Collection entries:

▬▬▬

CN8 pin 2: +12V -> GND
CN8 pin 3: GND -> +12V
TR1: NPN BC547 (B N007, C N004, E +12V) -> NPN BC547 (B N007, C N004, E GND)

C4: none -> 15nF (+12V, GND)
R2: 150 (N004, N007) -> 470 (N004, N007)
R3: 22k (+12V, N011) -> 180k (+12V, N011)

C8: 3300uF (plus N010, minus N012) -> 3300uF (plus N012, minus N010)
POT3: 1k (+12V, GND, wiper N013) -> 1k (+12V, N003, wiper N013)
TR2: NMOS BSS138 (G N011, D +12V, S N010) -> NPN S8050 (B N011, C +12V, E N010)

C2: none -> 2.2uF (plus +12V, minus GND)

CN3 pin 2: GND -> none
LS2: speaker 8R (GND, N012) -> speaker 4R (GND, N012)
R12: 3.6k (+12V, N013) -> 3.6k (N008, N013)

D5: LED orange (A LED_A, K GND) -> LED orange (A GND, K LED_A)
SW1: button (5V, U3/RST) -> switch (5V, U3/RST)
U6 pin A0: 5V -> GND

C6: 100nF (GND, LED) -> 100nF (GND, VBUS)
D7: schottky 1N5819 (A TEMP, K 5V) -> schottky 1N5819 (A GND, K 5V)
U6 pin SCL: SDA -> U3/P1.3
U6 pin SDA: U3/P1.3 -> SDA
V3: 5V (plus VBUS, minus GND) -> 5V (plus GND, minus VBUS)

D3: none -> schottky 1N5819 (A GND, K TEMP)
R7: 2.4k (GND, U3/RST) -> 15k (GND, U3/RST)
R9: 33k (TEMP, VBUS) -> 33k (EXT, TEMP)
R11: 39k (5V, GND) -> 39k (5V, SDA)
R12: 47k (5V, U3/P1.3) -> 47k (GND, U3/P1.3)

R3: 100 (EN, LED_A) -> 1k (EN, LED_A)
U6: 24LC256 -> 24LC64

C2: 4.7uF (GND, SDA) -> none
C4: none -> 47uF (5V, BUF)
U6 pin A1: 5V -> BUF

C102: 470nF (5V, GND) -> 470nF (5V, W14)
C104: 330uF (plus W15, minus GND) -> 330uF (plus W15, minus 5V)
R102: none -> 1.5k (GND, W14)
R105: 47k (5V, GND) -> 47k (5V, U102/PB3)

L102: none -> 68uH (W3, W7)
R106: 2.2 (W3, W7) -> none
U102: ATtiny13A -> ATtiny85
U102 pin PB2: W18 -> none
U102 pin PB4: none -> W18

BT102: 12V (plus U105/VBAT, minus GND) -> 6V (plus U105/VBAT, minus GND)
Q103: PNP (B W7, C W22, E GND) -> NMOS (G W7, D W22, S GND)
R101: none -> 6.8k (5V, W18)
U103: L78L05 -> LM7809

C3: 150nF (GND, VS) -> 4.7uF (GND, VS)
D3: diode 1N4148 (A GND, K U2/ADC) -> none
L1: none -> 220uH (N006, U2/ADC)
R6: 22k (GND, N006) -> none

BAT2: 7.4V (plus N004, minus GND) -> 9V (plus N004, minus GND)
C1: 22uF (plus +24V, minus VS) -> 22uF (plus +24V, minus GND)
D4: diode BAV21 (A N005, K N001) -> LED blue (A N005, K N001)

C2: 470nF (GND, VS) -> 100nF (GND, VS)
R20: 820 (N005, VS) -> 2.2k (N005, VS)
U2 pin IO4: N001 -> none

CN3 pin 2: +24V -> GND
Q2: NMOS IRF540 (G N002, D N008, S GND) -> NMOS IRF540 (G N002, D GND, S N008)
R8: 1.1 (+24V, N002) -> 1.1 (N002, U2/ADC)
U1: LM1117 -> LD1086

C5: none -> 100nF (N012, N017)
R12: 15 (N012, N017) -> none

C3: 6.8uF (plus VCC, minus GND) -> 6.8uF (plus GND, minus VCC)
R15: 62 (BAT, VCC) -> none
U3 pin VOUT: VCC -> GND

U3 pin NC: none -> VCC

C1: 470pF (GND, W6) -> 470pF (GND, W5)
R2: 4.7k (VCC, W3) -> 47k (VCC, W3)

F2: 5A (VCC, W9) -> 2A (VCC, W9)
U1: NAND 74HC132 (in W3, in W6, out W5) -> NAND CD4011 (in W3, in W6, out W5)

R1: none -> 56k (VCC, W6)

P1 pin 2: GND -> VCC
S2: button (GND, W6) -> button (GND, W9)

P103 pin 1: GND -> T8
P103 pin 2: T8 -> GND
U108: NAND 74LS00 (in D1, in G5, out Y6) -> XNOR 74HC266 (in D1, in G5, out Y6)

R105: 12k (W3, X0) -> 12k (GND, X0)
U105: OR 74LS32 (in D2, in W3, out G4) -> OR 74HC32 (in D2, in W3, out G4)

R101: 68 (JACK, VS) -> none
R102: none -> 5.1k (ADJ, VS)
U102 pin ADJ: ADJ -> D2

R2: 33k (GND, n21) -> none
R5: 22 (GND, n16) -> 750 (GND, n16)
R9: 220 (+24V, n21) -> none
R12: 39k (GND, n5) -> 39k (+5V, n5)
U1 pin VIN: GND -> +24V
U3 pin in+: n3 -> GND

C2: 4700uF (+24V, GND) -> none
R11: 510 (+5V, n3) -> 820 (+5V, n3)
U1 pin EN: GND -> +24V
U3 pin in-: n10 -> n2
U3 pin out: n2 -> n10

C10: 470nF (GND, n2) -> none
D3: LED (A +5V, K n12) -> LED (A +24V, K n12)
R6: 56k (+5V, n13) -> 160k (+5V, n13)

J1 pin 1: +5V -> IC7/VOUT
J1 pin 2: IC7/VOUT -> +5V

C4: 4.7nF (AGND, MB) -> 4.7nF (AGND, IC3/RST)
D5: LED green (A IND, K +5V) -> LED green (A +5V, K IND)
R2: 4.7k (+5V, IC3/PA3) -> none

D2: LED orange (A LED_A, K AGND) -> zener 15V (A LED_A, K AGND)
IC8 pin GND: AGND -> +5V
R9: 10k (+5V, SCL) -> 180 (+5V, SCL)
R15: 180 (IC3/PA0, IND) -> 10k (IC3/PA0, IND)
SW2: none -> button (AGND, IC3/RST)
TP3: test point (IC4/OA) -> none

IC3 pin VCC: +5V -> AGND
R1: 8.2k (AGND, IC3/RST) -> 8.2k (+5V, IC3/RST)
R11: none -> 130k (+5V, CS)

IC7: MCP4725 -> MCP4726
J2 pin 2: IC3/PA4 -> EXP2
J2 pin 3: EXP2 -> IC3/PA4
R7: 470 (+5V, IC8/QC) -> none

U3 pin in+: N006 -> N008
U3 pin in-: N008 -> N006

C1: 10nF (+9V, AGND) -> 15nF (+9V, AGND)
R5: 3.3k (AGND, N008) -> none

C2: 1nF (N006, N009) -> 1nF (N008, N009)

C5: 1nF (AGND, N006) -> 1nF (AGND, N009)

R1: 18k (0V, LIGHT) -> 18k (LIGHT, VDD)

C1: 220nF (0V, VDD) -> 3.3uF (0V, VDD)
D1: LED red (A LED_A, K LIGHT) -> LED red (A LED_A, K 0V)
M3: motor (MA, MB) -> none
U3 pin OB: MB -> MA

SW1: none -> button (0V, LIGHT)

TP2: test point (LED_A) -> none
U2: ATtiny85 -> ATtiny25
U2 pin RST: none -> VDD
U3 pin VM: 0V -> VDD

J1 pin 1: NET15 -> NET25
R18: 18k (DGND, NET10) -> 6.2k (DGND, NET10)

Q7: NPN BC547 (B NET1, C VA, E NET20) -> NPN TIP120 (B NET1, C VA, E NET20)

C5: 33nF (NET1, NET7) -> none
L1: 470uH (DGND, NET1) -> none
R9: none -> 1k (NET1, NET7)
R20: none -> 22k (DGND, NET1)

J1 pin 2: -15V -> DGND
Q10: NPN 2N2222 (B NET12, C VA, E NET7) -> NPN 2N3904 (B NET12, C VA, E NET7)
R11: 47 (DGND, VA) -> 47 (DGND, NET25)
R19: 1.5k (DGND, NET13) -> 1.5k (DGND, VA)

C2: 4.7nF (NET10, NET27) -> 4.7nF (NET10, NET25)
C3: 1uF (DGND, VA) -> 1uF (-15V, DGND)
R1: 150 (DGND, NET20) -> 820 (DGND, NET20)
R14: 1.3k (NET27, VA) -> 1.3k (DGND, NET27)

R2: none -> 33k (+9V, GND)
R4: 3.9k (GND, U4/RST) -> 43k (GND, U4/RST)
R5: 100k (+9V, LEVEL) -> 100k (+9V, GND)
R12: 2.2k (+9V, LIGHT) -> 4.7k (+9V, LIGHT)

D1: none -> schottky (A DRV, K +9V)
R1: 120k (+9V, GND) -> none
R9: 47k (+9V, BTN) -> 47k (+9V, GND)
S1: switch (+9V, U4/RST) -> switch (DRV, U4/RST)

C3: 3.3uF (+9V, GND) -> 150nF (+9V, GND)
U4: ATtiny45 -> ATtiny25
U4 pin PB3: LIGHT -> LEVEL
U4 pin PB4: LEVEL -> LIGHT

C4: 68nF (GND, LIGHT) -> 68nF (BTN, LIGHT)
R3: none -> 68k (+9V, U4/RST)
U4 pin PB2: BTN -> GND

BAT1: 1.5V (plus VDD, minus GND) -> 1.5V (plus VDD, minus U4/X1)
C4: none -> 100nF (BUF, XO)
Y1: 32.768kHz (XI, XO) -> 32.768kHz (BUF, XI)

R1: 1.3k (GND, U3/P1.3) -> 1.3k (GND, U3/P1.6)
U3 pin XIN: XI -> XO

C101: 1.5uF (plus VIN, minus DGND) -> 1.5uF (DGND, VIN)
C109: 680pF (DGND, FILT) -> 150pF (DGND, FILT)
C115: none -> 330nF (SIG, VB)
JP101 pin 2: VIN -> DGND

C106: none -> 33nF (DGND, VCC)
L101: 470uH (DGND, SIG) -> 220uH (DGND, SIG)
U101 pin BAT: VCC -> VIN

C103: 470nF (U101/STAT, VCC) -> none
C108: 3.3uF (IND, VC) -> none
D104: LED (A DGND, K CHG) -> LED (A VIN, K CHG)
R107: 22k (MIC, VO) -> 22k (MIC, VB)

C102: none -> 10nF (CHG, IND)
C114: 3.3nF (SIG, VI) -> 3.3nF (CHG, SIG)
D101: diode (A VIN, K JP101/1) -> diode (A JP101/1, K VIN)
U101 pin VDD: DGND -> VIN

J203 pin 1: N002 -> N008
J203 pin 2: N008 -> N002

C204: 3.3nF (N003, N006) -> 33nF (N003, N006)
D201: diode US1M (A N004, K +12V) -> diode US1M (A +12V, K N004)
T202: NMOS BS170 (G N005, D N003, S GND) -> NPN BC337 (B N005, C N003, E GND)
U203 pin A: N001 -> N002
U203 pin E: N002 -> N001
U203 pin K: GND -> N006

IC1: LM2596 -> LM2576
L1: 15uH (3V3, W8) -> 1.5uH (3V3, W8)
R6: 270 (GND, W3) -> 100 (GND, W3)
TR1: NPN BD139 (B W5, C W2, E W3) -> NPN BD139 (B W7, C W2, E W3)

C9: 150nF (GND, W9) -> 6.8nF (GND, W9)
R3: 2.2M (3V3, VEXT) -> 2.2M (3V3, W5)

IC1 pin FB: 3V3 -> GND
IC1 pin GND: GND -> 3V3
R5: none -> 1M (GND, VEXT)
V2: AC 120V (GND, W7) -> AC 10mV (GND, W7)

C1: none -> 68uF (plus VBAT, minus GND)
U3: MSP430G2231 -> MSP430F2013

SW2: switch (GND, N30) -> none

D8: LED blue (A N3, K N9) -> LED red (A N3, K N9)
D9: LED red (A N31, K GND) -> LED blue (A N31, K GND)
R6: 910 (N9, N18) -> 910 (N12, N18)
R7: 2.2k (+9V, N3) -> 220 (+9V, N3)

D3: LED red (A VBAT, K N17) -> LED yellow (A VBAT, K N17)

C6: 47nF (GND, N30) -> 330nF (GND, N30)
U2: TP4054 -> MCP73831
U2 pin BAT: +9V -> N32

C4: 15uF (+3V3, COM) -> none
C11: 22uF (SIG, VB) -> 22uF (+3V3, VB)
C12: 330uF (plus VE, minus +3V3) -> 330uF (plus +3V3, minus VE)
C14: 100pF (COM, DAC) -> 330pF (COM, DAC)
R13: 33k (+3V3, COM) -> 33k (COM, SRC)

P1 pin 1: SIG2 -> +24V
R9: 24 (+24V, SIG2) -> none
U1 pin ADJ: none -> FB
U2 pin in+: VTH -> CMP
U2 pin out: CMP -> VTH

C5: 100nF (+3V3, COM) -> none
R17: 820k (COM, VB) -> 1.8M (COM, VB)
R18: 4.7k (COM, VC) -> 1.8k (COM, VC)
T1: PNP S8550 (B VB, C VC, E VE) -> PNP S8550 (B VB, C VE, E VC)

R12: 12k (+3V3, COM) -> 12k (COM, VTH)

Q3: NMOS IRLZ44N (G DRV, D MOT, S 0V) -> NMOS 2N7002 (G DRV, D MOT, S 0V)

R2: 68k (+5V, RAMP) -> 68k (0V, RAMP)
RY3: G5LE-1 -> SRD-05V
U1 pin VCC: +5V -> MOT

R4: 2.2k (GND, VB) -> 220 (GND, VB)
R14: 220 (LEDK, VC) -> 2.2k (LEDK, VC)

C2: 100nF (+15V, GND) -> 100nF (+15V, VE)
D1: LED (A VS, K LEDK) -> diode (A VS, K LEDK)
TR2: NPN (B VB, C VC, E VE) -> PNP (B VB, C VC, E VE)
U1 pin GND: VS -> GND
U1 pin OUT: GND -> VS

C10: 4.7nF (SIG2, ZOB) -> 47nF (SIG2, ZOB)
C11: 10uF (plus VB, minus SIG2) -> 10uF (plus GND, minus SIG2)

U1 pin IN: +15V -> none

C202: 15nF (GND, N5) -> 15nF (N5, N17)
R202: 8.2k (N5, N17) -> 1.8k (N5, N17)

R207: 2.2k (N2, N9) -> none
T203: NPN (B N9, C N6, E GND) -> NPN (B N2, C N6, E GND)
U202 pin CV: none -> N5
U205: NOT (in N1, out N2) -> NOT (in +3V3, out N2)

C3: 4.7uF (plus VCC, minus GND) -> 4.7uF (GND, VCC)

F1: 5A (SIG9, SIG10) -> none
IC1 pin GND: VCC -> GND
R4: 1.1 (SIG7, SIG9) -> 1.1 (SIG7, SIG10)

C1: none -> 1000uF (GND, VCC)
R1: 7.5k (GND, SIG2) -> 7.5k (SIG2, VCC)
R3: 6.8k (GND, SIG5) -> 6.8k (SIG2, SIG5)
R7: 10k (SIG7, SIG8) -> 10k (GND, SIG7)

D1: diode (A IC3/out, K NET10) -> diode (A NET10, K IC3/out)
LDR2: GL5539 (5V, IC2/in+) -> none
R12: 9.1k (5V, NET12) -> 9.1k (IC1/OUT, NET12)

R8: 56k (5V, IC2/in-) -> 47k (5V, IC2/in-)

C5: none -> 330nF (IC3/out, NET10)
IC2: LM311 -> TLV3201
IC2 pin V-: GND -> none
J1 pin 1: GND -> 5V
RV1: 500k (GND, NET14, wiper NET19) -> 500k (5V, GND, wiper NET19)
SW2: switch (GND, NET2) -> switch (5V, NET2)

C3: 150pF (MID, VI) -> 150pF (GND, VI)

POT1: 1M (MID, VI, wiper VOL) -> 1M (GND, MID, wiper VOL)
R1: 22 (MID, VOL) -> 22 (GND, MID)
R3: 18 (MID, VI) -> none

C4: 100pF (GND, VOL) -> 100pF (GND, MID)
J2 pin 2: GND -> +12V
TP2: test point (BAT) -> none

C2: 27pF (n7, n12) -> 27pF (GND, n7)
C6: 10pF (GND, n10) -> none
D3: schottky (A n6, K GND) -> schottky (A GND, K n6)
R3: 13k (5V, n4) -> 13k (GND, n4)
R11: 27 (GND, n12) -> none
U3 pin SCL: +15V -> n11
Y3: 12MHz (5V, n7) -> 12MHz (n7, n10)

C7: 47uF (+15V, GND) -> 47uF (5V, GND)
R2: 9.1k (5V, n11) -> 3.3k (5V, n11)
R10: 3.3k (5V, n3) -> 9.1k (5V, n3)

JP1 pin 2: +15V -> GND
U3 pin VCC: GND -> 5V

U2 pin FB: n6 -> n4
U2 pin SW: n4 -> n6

▬▬▬

(ACTION ITEM) From the records above, give again exactly the lines running from the line with "R17: 820k (COM, VB) -> 1.8M (COM, VB)" to the line with "SW2: switch (GND, NET2) -> switch (5V, NET2)", inclusive.

(REPLY TO THE TASK)
R17: 820k (COM, VB) -> 1.8M (COM, VB)
R18: 4.7k (COM, VC) -> 1.8k (COM, VC)
T1: PNP S8550 (B VB, C VC, E VE) -> PNP S8550 (B VB, C VE, E VC)

R12: 12k (+3V3, COM) -> 12k (COM, VTH)

Q3: NMOS IRLZ44N (G DRV, D MOT, S 0V) -> NMOS 2N7002 (G DRV, D MOT, S 0V)

R2: 68k (+5V, RAMP) -> 68k (0V, RAMP)
RY3: G5LE-1 -> SRD-05V
U1 pin VCC: +5V -> MOT

R4: 2.2k (GND, VB) -> 220 (GND, VB)
R14: 220 (LEDK, VC) -> 2.2k (LEDK, VC)

C2: 100nF (+15V, GND) -> 100nF (+15V, VE)
D1: LED (A VS, K LEDK) -> diode (A VS, K LEDK)
TR2: NPN (B VB, C VC, E VE) -> PNP (B VB, C VC, E VE)
U1 pin GND: VS -> GND
U1 pin OUT: GND -> VS

C10: 4.7nF (SIG2, ZOB) -> 47nF (SIG2, ZOB)
C11: 10uF (plus VB, minus SIG2) -> 10uF (plus GND, minus SIG2)

U1 pin IN: +15V -> none

C202: 15nF (GND, N5) -> 15nF (N5, N17)
R202: 8.2k (N5, N17) -> 1.8k (N5, N17)

R207: 2.2k (N2, N9) -> none
T203: NPN (B N9, C N6, E GND) -> NPN (B N2, C N6, E GND)
U202 pin CV: none -> N5
U205: NOT (in N1, out N2) -> NOT (in +3V3, out N2)

C3: 4.7uF (plus VCC, minus GND) -> 4.7uF (GND, VCC)

F1: 5A (SIG9, SIG10) -> none
IC1 pin GND: VCC -> GND
R4: 1.1 (SIG7, SIG9) -> 1.1 (SIG7, SIG10)

C1: none -> 1000uF (GND, VCC)
R1: 7.5k (GND, SIG2) -> 7.5k (SIG2, VCC)
R3: 6.8k (GND, SIG5) -> 6.8k (SIG2, SIG5)
R7: 10k (SIG7, SIG8) -> 10k (GND, SIG7)

D1: diode (A IC3/out, K NET10) -> diode (A NET10, K IC3/out)
LDR2: GL5539 (5V, IC2/in+) -> none
R12: 9.1k (5V, NET12) -> 9.1k (IC1/OUT, NET12)

R8: 56k (5V, IC2/in-) -> 47k (5V, IC2/in-)

C5: none -> 330nF (IC3/out, NET10)
IC2: LM311 -> TLV3201
IC2 pin V-: GND -> none
J1 pin 1: GND -> 5V
RV1: 500k (GND, NET14, wiper NET19) -> 500k (5V, GND, wiper NET19)
SW2: switch (GND, NET2) -> switch (5V, NET2)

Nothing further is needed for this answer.